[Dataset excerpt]
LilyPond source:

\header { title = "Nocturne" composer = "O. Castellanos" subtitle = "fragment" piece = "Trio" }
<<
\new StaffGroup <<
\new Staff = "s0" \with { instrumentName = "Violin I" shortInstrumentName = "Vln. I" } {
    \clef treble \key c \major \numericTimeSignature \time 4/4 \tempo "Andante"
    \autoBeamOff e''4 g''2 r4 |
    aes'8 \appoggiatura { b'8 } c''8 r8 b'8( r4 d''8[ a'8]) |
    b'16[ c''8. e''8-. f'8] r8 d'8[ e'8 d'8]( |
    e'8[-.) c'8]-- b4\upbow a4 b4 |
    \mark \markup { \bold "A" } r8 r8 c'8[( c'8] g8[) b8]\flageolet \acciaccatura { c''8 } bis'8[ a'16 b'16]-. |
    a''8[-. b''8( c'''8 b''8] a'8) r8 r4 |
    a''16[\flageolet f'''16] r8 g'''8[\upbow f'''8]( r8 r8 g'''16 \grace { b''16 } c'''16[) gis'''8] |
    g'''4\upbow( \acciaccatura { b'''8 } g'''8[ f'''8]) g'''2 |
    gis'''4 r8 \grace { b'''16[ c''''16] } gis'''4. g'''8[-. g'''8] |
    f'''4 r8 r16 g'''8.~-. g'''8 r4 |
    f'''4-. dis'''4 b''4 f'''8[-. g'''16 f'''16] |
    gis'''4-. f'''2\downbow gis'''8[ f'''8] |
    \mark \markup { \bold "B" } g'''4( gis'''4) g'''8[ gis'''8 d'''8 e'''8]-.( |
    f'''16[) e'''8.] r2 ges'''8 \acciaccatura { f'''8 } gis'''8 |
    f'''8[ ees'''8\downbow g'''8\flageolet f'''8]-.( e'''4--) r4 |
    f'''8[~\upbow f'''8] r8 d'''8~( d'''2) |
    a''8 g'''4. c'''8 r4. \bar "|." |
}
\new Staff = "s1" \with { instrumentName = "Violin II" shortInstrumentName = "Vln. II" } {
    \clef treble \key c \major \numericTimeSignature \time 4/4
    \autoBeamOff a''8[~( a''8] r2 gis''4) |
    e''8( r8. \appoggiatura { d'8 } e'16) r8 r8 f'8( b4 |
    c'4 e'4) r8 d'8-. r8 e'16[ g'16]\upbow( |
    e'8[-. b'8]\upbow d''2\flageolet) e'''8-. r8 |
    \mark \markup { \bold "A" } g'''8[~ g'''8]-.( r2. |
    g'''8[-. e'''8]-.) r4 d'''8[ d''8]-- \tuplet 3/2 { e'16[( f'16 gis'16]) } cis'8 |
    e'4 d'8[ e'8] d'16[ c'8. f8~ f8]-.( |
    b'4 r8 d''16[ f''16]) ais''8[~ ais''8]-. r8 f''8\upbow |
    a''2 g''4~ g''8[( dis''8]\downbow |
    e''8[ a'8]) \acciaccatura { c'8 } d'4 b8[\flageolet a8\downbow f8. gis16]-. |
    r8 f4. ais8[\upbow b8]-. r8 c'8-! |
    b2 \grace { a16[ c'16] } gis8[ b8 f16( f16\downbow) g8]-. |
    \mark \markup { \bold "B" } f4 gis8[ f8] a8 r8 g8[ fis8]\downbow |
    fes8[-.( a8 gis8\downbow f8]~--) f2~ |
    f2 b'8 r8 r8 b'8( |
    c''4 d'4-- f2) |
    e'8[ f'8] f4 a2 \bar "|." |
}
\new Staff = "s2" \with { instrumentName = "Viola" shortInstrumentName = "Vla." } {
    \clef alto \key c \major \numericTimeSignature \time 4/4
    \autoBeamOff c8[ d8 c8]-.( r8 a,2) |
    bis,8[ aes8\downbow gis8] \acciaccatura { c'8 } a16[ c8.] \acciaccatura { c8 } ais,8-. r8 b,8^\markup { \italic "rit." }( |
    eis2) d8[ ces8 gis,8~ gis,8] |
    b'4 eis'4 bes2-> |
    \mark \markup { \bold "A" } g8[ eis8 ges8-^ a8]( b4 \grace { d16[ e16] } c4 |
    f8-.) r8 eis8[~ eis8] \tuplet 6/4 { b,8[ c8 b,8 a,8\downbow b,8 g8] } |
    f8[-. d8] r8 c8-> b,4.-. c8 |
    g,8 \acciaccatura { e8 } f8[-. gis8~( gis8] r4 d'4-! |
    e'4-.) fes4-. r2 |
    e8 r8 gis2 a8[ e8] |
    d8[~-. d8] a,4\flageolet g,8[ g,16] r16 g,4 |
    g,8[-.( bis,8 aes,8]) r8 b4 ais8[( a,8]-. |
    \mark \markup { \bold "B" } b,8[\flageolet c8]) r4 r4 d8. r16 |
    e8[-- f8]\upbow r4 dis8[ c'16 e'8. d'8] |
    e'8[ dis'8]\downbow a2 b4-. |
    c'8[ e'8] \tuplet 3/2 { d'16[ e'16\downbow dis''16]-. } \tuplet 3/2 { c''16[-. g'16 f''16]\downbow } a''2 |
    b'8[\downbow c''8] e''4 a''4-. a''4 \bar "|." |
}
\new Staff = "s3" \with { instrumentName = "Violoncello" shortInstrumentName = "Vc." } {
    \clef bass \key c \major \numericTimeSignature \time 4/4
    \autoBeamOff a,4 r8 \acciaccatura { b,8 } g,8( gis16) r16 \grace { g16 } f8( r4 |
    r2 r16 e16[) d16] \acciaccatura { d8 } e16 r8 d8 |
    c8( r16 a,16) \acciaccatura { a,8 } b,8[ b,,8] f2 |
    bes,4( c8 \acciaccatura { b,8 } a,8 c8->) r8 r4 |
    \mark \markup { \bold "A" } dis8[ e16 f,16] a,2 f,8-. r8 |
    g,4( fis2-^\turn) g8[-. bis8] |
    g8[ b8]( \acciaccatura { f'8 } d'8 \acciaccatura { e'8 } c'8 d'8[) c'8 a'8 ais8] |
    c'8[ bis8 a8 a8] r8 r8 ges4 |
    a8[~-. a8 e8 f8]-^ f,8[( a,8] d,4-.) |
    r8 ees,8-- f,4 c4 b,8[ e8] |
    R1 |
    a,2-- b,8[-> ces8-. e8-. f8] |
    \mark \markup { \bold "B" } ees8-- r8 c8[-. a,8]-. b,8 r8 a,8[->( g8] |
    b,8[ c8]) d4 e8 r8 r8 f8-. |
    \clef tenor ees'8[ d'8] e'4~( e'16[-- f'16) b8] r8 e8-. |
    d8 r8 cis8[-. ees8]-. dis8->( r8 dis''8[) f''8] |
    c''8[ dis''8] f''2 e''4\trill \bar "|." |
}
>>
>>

> [Task objective]: Report each line in the entries above that contains the word "bold".

> [The answer]:
    \mark \markup { \bold "A" } r8 r8 c'8[( c'8] g8[) b8]\flageolet \acciaccatura { c''8 } bis'8[ a'16 b'16]-. |
    \mark \markup { \bold "B" } g'''4( gis'''4) g'''8[ gis'''8 d'''8 e'''8]-.( |
    \mark \markup { \bold "A" } g'''8[~ g'''8]-.( r2. |
    \mark \markup { \bold "B" } f4 gis8[ f8] a8 r8 g8[ fis8]\downbow |
    \mark \markup { \bold "A" } g8[ eis8 ges8-^ a8]( b4 \grace { d16[ e16] } c4 |
    \mark \markup { \bold "B" } b,8[\flageolet c8]) r4 r4 d8. r16 |
    \mark \markup { \bold "A" } dis8[ e16 f,16] a,2 f,8-. r8 |
    \mark \markup { \bold "B" } ees8-- r8 c8[-. a,8]-. b,8 r8 a,8[->( g8] |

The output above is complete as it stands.